> **TASK**:
Repeat precisely the span of lines below that opens with the line containing "camera: 130 degrees left, 10 degrees down" and closes with the line containing "(635, 444) = (507, 114): none -> pink jar", both included.

> **EXERCISE MATERIAL**:
# # # # #
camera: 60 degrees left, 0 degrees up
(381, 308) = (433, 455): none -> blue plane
# # # # #
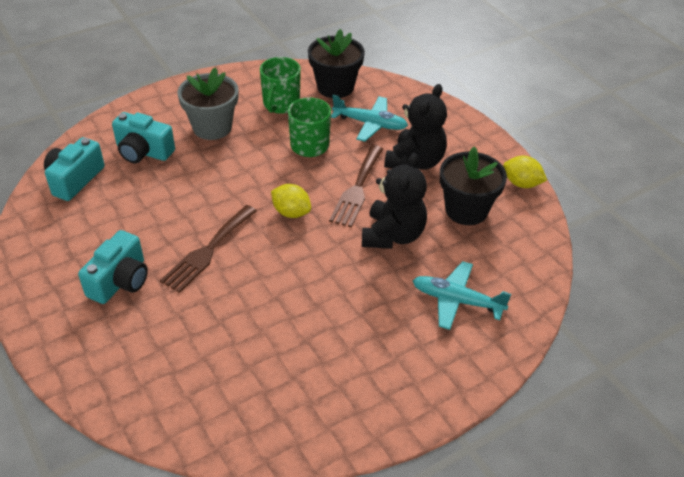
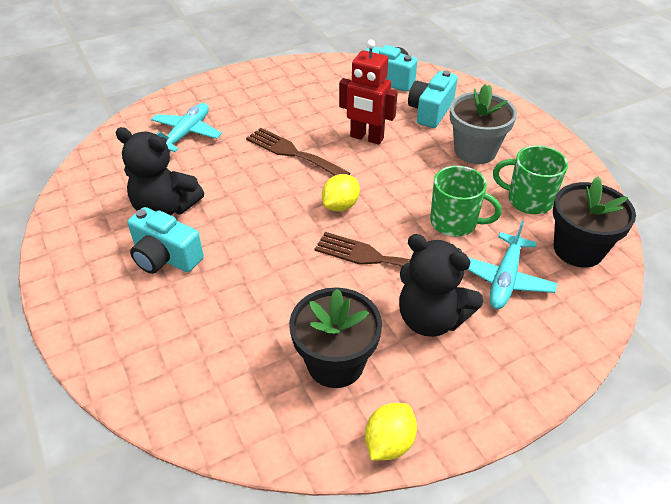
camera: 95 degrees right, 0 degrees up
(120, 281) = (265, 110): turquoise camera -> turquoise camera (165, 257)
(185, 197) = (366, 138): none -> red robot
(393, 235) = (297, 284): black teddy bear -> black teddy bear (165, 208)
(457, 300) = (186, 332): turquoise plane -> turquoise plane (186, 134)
# # # # #
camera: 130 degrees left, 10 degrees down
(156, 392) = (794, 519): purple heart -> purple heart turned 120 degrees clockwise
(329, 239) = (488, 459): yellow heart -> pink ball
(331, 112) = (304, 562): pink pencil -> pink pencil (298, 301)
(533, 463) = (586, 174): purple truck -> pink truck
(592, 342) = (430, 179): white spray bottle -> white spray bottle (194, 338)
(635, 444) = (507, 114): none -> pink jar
# # # # #
> **EXERCISE OUTPUT**:
camera: 130 degrees left, 10 degrees down
(156, 392) = (794, 519): purple heart -> purple heart turned 120 degrees clockwise
(329, 239) = (488, 459): yellow heart -> pink ball
(331, 112) = (304, 562): pink pencil -> pink pencil (298, 301)
(533, 463) = (586, 174): purple truck -> pink truck
(592, 342) = (430, 179): white spray bottle -> white spray bottle (194, 338)
(635, 444) = (507, 114): none -> pink jar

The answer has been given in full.